··· DATA FOR THIS EXERCISE

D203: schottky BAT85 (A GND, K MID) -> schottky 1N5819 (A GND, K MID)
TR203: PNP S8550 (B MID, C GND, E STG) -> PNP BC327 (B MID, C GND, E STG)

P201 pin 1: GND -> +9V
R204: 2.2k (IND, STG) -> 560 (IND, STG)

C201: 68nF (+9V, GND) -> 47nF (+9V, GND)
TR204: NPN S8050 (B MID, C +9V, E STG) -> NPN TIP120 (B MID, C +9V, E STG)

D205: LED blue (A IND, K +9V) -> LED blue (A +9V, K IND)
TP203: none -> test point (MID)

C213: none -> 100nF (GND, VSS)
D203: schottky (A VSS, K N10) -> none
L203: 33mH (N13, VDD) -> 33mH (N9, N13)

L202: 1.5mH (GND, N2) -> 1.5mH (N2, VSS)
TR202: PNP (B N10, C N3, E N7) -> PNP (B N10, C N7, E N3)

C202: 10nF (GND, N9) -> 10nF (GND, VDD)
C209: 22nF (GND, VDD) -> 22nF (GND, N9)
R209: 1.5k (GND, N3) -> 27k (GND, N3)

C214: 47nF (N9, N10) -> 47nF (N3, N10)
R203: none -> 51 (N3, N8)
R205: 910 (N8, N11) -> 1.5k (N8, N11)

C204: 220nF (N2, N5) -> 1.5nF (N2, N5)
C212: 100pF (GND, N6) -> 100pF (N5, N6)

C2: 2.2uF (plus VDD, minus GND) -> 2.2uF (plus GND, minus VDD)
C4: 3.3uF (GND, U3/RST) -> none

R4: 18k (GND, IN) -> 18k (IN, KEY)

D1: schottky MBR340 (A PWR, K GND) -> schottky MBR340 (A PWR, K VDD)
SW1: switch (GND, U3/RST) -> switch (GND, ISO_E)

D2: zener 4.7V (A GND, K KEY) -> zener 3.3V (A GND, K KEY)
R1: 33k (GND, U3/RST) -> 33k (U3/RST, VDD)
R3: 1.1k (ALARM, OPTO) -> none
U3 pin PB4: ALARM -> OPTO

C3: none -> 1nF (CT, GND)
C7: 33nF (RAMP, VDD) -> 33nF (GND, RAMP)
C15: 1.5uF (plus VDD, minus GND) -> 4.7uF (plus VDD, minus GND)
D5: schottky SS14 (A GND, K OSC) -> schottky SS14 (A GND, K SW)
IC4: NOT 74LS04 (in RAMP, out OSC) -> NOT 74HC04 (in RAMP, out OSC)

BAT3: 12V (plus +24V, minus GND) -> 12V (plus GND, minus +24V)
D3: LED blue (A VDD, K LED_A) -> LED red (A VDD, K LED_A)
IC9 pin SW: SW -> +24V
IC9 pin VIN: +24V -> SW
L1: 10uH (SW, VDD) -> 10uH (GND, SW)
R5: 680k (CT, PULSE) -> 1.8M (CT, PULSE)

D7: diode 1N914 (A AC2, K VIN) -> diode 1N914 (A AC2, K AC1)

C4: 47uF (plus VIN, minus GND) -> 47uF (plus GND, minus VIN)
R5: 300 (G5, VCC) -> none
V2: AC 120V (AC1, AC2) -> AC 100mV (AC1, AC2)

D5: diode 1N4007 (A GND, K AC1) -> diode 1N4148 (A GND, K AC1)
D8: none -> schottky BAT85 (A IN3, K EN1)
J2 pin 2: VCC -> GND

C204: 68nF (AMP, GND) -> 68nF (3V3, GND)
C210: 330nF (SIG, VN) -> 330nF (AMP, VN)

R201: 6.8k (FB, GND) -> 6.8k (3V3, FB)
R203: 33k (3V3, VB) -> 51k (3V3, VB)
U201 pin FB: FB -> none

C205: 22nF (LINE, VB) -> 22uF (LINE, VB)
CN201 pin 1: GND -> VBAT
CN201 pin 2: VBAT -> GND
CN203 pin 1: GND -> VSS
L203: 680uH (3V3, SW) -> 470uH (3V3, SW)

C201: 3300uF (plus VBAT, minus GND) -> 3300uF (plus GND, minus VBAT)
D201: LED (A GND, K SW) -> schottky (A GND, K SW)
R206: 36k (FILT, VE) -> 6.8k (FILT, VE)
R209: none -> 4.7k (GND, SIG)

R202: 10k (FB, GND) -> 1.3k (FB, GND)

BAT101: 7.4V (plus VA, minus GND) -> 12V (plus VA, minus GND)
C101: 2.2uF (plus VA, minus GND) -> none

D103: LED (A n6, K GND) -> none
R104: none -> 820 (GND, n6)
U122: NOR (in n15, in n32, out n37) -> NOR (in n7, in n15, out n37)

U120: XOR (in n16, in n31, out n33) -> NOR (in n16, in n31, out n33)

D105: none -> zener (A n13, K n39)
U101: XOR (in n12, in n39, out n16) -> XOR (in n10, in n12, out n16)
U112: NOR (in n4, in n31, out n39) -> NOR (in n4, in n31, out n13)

······

• _EXERCISE PROMPT_
Output the material verbatim.

• _RESULT FOR THIS EXERCISE_
D203: schottky BAT85 (A GND, K MID) -> schottky 1N5819 (A GND, K MID)
TR203: PNP S8550 (B MID, C GND, E STG) -> PNP BC327 (B MID, C GND, E STG)

P201 pin 1: GND -> +9V
R204: 2.2k (IND, STG) -> 560 (IND, STG)

C201: 68nF (+9V, GND) -> 47nF (+9V, GND)
TR204: NPN S8050 (B MID, C +9V, E STG) -> NPN TIP120 (B MID, C +9V, E STG)

D205: LED blue (A IND, K +9V) -> LED blue (A +9V, K IND)
TP203: none -> test point (MID)

C213: none -> 100nF (GND, VSS)
D203: schottky (A VSS, K N10) -> none
L203: 33mH (N13, VDD) -> 33mH (N9, N13)

L202: 1.5mH (GND, N2) -> 1.5mH (N2, VSS)
TR202: PNP (B N10, C N3, E N7) -> PNP (B N10, C N7, E N3)

C202: 10nF (GND, N9) -> 10nF (GND, VDD)
C209: 22nF (GND, VDD) -> 22nF (GND, N9)
R209: 1.5k (GND, N3) -> 27k (GND, N3)

C214: 47nF (N9, N10) -> 47nF (N3, N10)
R203: none -> 51 (N3, N8)
R205: 910 (N8, N11) -> 1.5k (N8, N11)

C204: 220nF (N2, N5) -> 1.5nF (N2, N5)
C212: 100pF (GND, N6) -> 100pF (N5, N6)

C2: 2.2uF (plus VDD, minus GND) -> 2.2uF (plus GND, minus VDD)
C4: 3.3uF (GND, U3/RST) -> none

R4: 18k (GND, IN) -> 18k (IN, KEY)

D1: schottky MBR340 (A PWR, K GND) -> schottky MBR340 (A PWR, K VDD)
SW1: switch (GND, U3/RST) -> switch (GND, ISO_E)

D2: zener 4.7V (A GND, K KEY) -> zener 3.3V (A GND, K KEY)
R1: 33k (GND, U3/RST) -> 33k (U3/RST, VDD)
R3: 1.1k (ALARM, OPTO) -> none
U3 pin PB4: ALARM -> OPTO

C3: none -> 1nF (CT, GND)
C7: 33nF (RAMP, VDD) -> 33nF (GND, RAMP)
C15: 1.5uF (plus VDD, minus GND) -> 4.7uF (plus VDD, minus GND)
D5: schottky SS14 (A GND, K OSC) -> schottky SS14 (A GND, K SW)
IC4: NOT 74LS04 (in RAMP, out OSC) -> NOT 74HC04 (in RAMP, out OSC)

BAT3: 12V (plus +24V, minus GND) -> 12V (plus GND, minus +24V)
D3: LED blue (A VDD, K LED_A) -> LED red (A VDD, K LED_A)
IC9 pin SW: SW -> +24V
IC9 pin VIN: +24V -> SW
L1: 10uH (SW, VDD) -> 10uH (GND, SW)
R5: 680k (CT, PULSE) -> 1.8M (CT, PULSE)

D7: diode 1N914 (A AC2, K VIN) -> diode 1N914 (A AC2, K AC1)

C4: 47uF (plus VIN, minus GND) -> 47uF (plus GND, minus VIN)
R5: 300 (G5, VCC) -> none
V2: AC 120V (AC1, AC2) -> AC 100mV (AC1, AC2)

D5: diode 1N4007 (A GND, K AC1) -> diode 1N4148 (A GND, K AC1)
D8: none -> schottky BAT85 (A IN3, K EN1)
J2 pin 2: VCC -> GND

C204: 68nF (AMP, GND) -> 68nF (3V3, GND)
C210: 330nF (SIG, VN) -> 330nF (AMP, VN)

R201: 6.8k (FB, GND) -> 6.8k (3V3, FB)
R203: 33k (3V3, VB) -> 51k (3V3, VB)
U201 pin FB: FB -> none

C205: 22nF (LINE, VB) -> 22uF (LINE, VB)
CN201 pin 1: GND -> VBAT
CN201 pin 2: VBAT -> GND
CN203 pin 1: GND -> VSS
L203: 680uH (3V3, SW) -> 470uH (3V3, SW)

C201: 3300uF (plus VBAT, minus GND) -> 3300uF (plus GND, minus VBAT)
D201: LED (A GND, K SW) -> schottky (A GND, K SW)
R206: 36k (FILT, VE) -> 6.8k (FILT, VE)
R209: none -> 4.7k (GND, SIG)

R202: 10k (FB, GND) -> 1.3k (FB, GND)

BAT101: 7.4V (plus VA, minus GND) -> 12V (plus VA, minus GND)
C101: 2.2uF (plus VA, minus GND) -> none

D103: LED (A n6, K GND) -> none
R104: none -> 820 (GND, n6)
U122: NOR (in n15, in n32, out n37) -> NOR (in n7, in n15, out n37)

U120: XOR (in n16, in n31, out n33) -> NOR (in n16, in n31, out n33)

D105: none -> zener (A n13, K n39)
U101: XOR (in n12, in n39, out n16) -> XOR (in n10, in n12, out n16)
U112: NOR (in n4, in n31, out n39) -> NOR (in n4, in n31, out n13)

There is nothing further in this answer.